_WHAT THE TASK ASKS_
What is needed is a verbatim copy of the data, minus the pictures.
- Opening Delimiter -
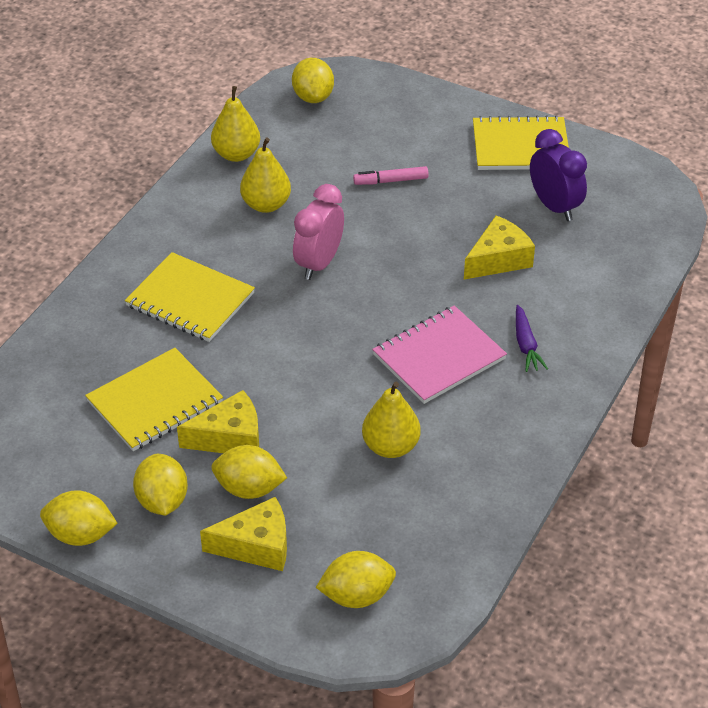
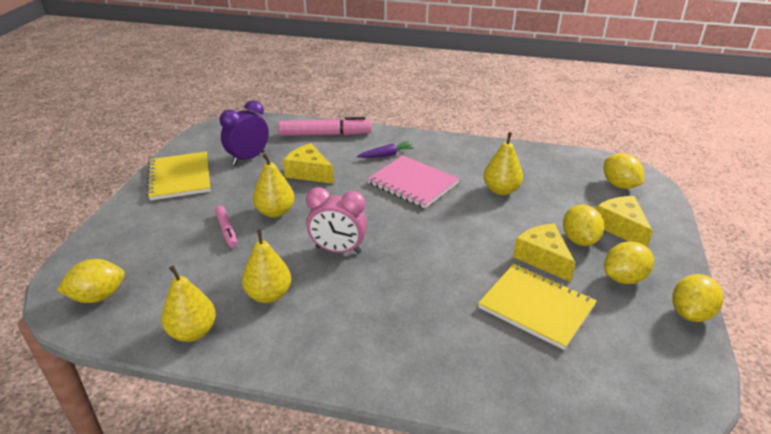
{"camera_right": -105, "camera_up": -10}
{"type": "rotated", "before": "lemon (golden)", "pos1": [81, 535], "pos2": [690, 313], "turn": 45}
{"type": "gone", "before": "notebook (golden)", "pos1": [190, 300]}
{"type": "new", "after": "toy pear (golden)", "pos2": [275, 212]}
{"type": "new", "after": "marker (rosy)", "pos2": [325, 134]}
- Closing Delimiter -
_TASK ANSWER_
{"camera_right": -105, "camera_up": -10}
{"type": "rotated", "before": "lemon (golden)", "pos1": [81, 535], "pos2": [690, 313], "turn": 45}
{"type": "gone", "before": "notebook (golden)", "pos1": [190, 300]}
{"type": "new", "after": "toy pear (golden)", "pos2": [275, 212]}
{"type": "new", "after": "marker (rosy)", "pos2": [325, 134]}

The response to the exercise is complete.